Brief: Keep the images out while you retype all of the data exactly.

Data section below:

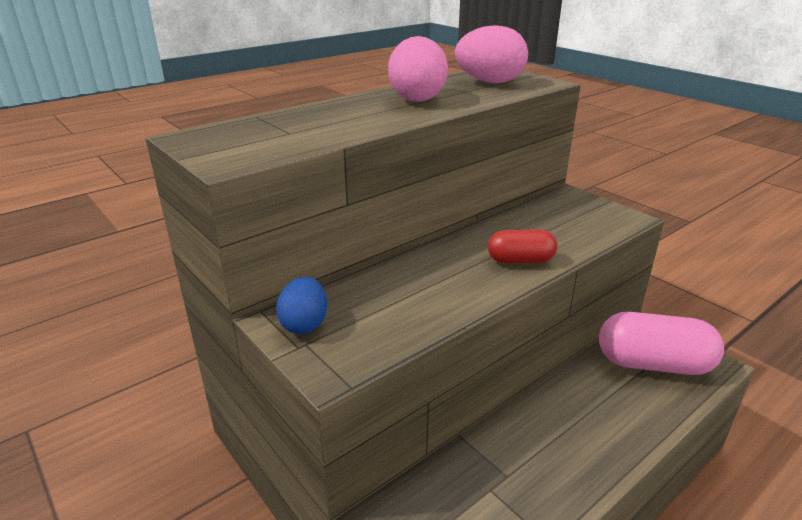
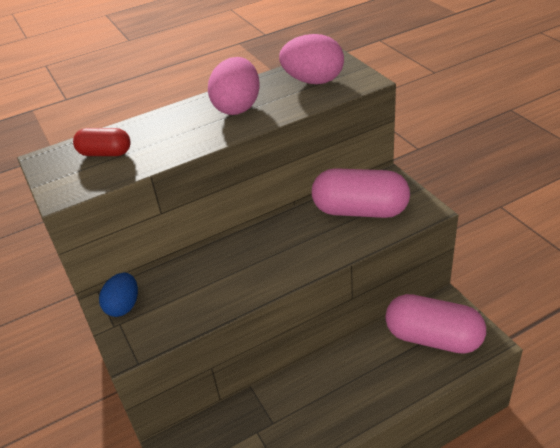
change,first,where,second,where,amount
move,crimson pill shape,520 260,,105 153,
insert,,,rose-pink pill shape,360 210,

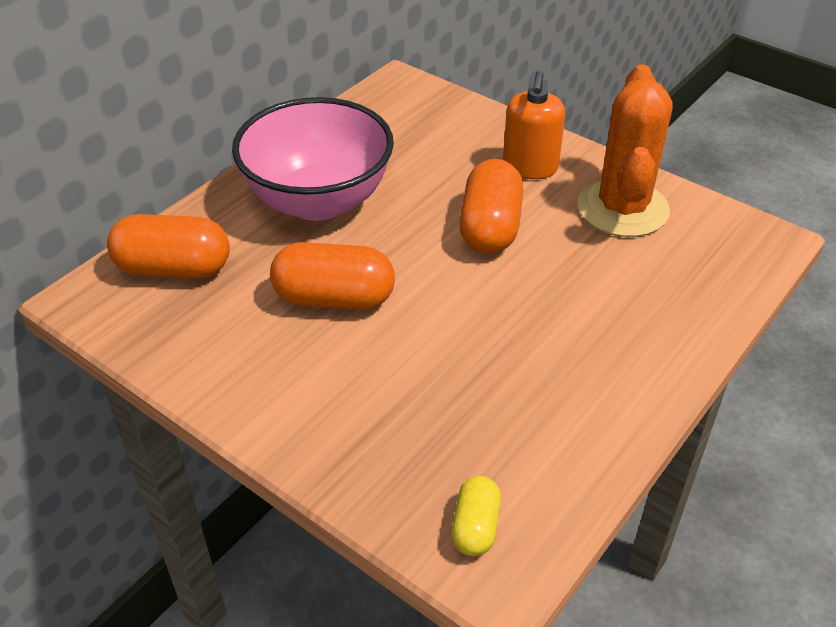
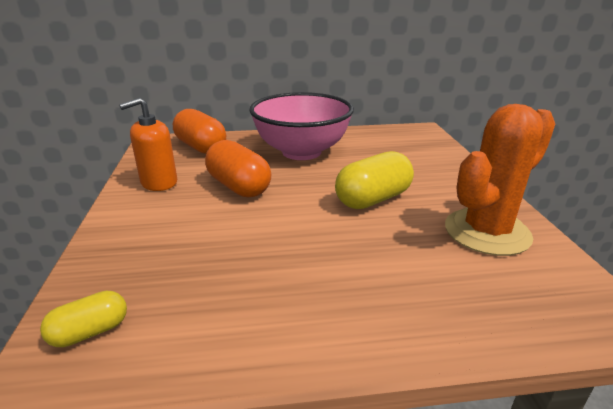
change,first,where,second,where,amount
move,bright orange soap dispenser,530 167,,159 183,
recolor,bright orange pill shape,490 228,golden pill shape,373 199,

End of Data section.

Written answer:
change,first,where,second,where,amount
move,crimson pill shape,520 260,,105 153,
insert,,,rose-pink pill shape,360 210,

change,first,where,second,where,amount
move,bright orange soap dispenser,530 167,,159 183,
recolor,bright orange pill shape,490 228,golden pill shape,373 199,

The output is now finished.